### Task instructions
When the line with "none -> purple brick B1 level 3" turns up below, begin repeating exactly, and carry on through the line with "lime tile G2:H2"; no pictures go into the copy.

Saved data entries:
*** Block opens ***
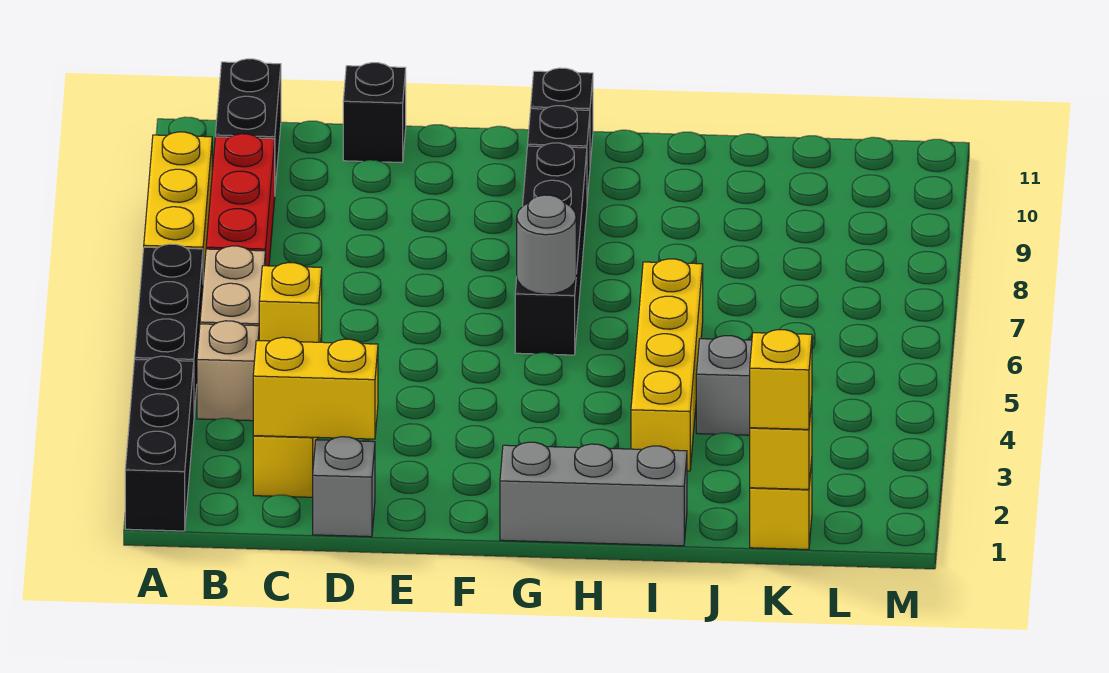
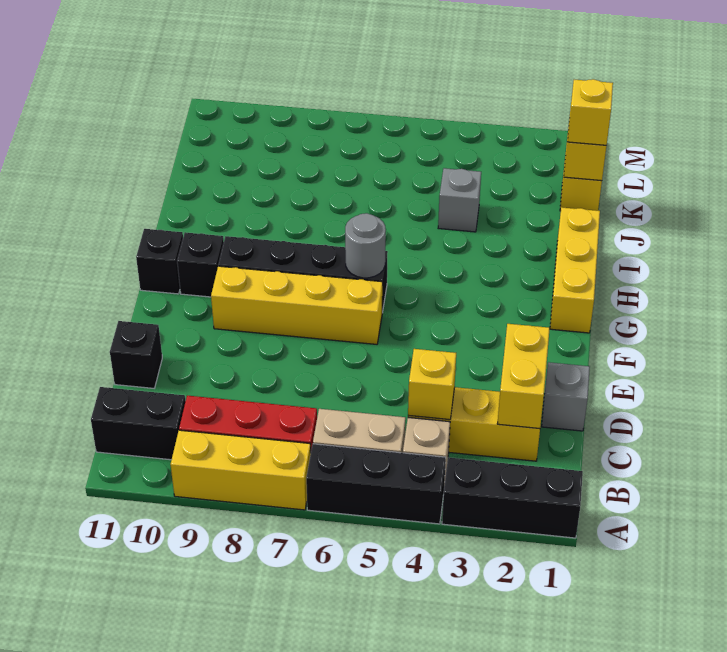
grey brick G1:I1 level 1 -> yellow brick G1:I1 level 1
yellow brick I3:I6 level 1 -> yellow brick F6:F9 level 1

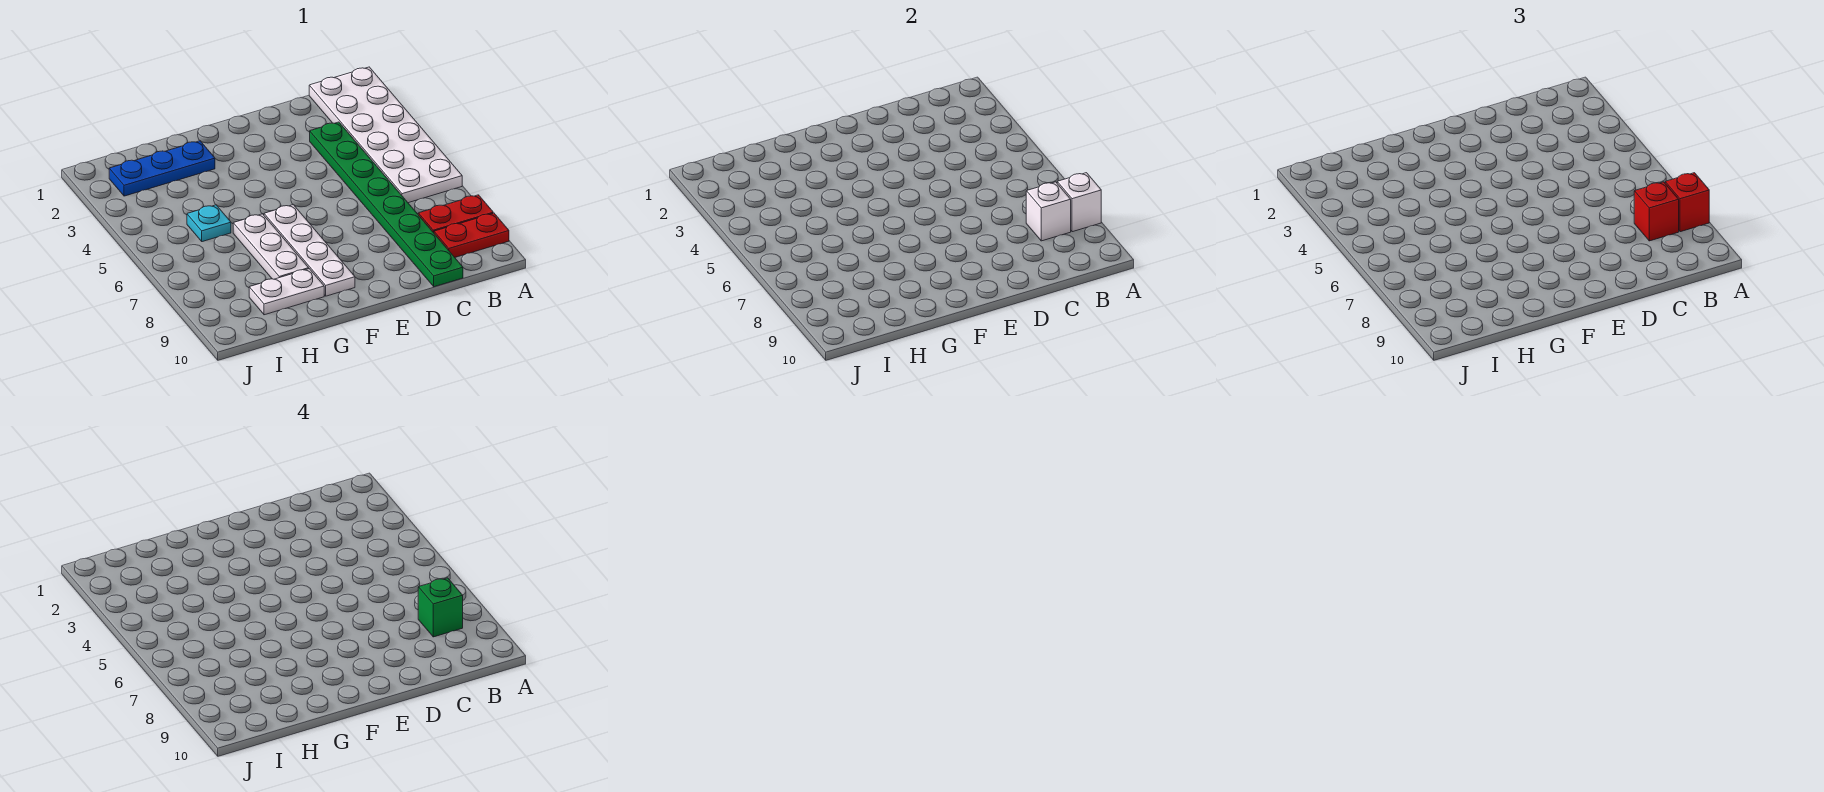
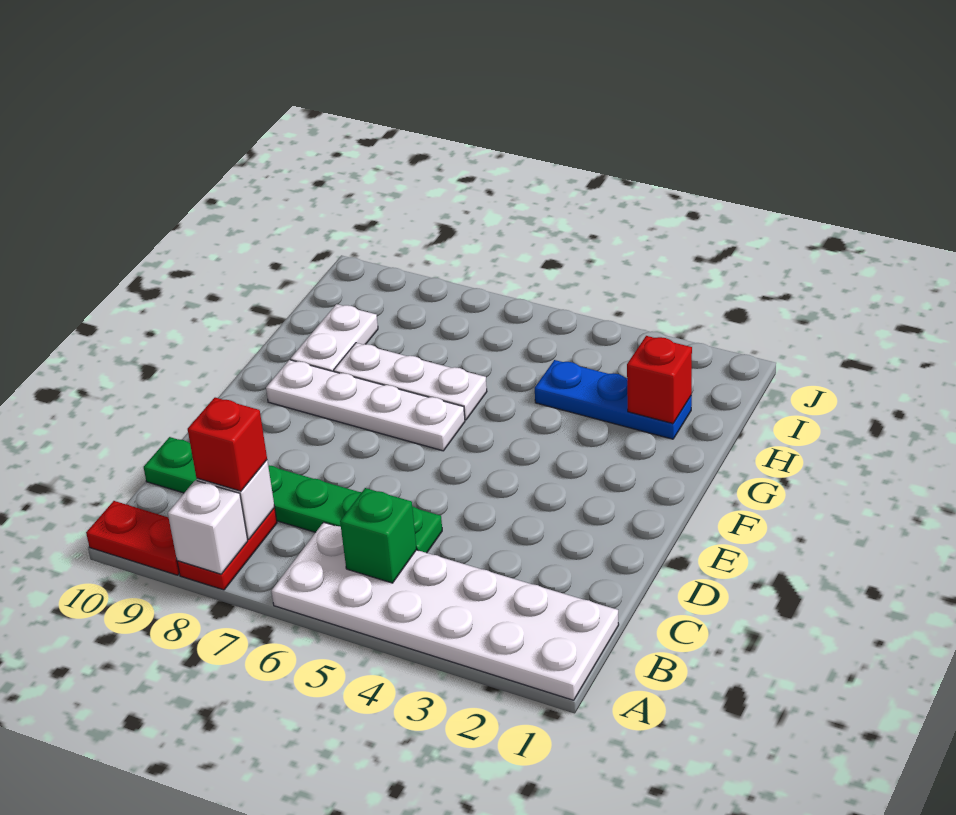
red brick A8 level 3 -> red brick H2 level 2
red plate A9:B9 level 1 -> red plate A9:A10 level 1
green brick B8 level 4 -> green brick B5 level 2
green plate C3:C10 level 1 -> green plate C5:C10 level 1
blue plate G2:I2 level 1 -> blue plate H2:H4 level 1
cyan plate H5 level 1 -> none

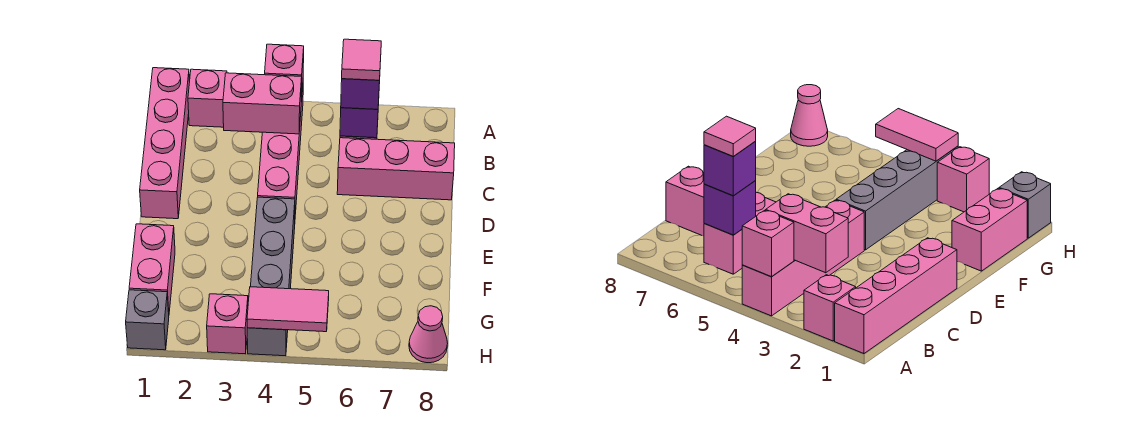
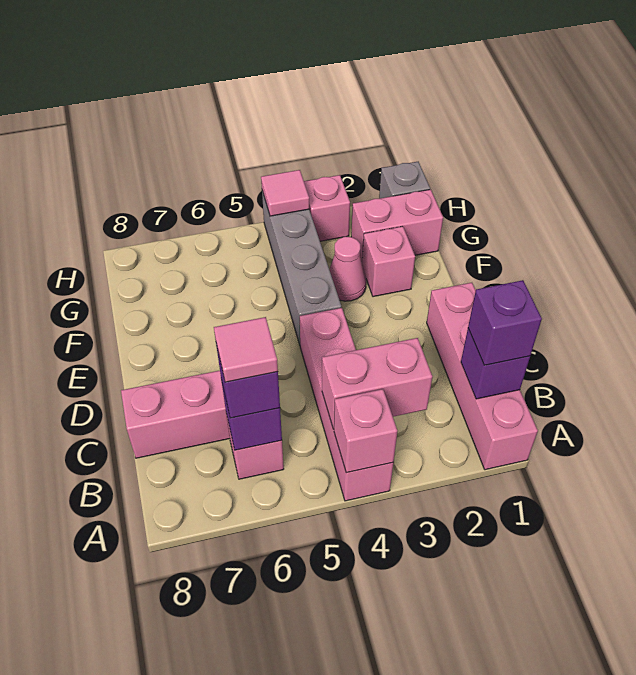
pink brick A2 level 1 -> pink brick F2 level 1
none -> purple brick B1 level 2
none -> purple brick B1 level 3
pink brick F1:G1 level 1 -> pink brick G1:G2 level 1
pink tile H4:H5 level 2 -> pink tile H4 level 2
pink cone H8 level 1 -> pink cone F3 level 1

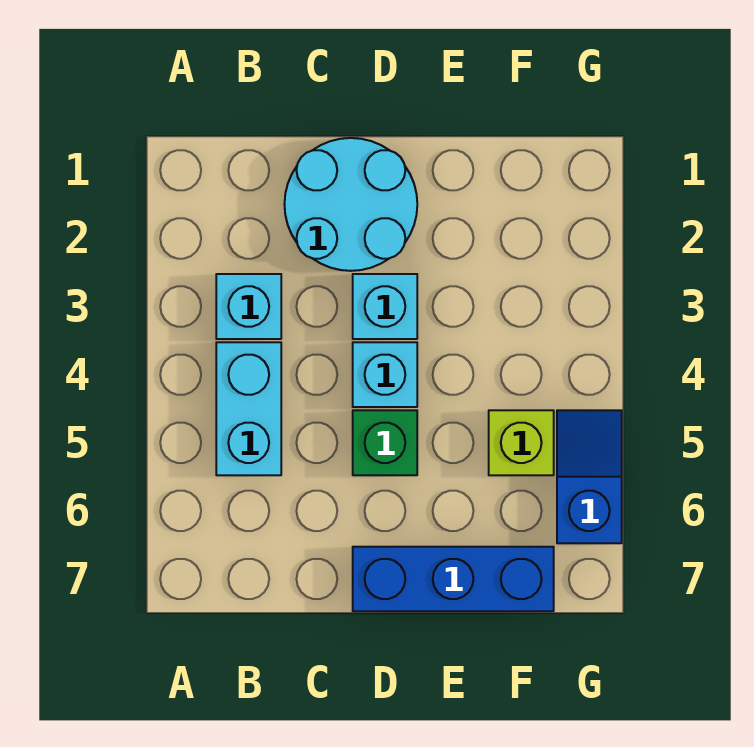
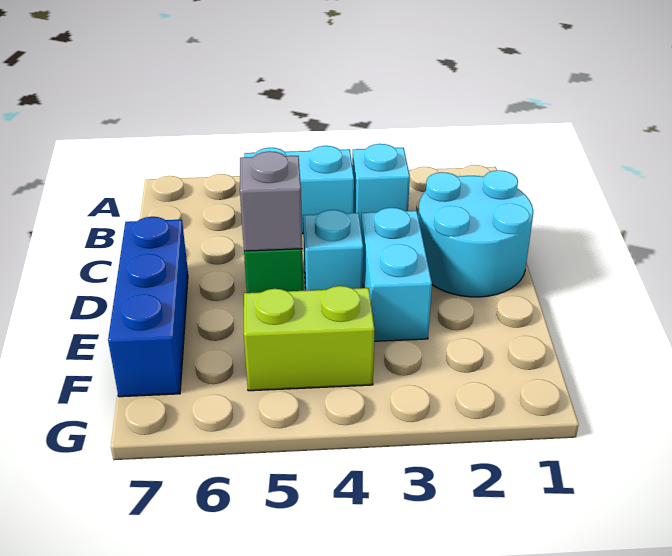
cyan brick D3 level 1 -> cyan brick D3:E3 level 1
none -> grey brick D5 level 2
lime brick F5 level 1 -> lime brick F4:F5 level 1
blue slope G5:G6 level 1 top 6 -> none

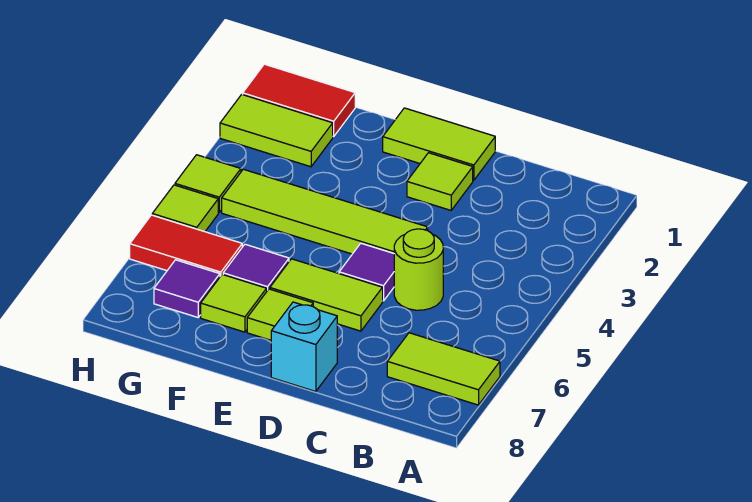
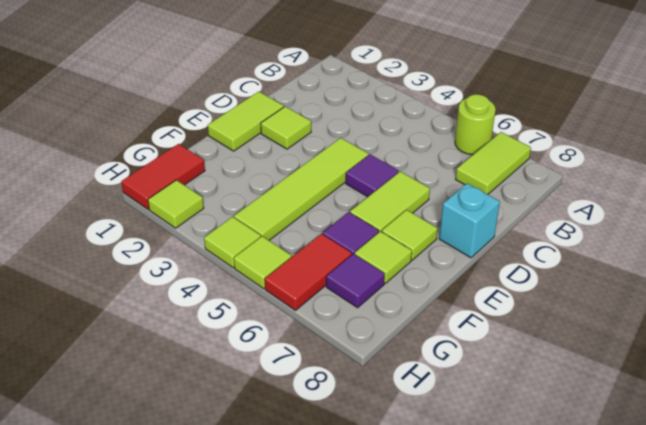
lime round brick C5 level 1 -> lime round brick A6 level 1
lime tile G2:H2 level 1 -> lime tile H2 level 1

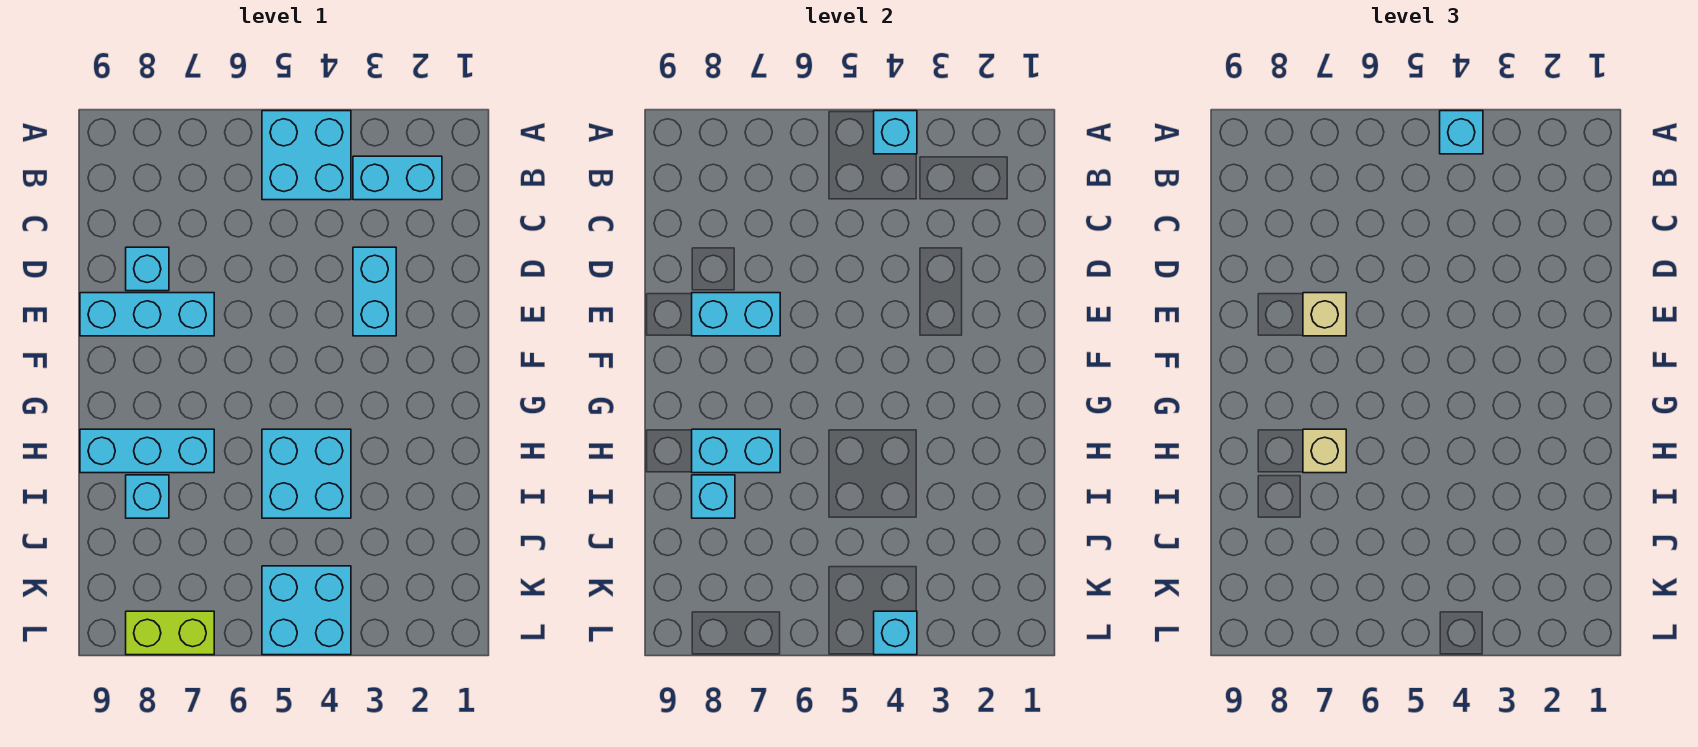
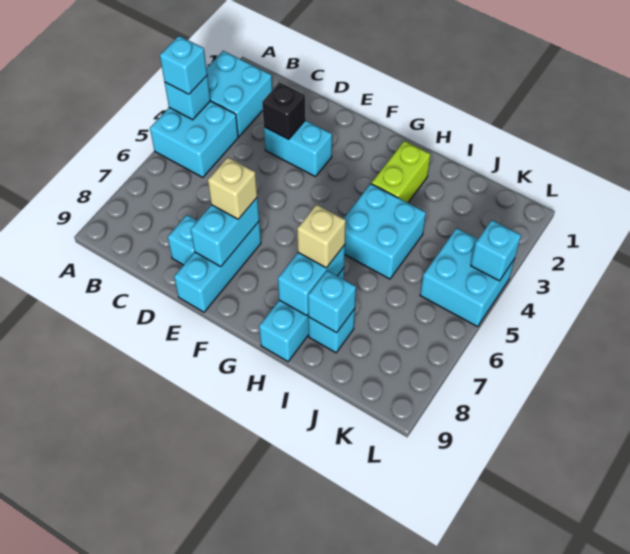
cyan brick B2:B3 level 1 -> cyan brick A2:B3 level 1
none -> black brick D3 level 2
lime brick L7:L8 level 1 -> lime brick H2:H3 level 1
*** Block closes ***
### Answer to this exercise
none -> purple brick B1 level 3
pink brick F1:G1 level 1 -> pink brick G1:G2 level 1
pink tile H4:H5 level 2 -> pink tile H4 level 2
pink cone H8 level 1 -> pink cone F3 level 1

cyan brick D3 level 1 -> cyan brick D3:E3 level 1
none -> grey brick D5 level 2
lime brick F5 level 1 -> lime brick F4:F5 level 1
blue slope G5:G6 level 1 top 6 -> none

lime round brick C5 level 1 -> lime round brick A6 level 1
lime tile G2:H2 level 1 -> lime tile H2 level 1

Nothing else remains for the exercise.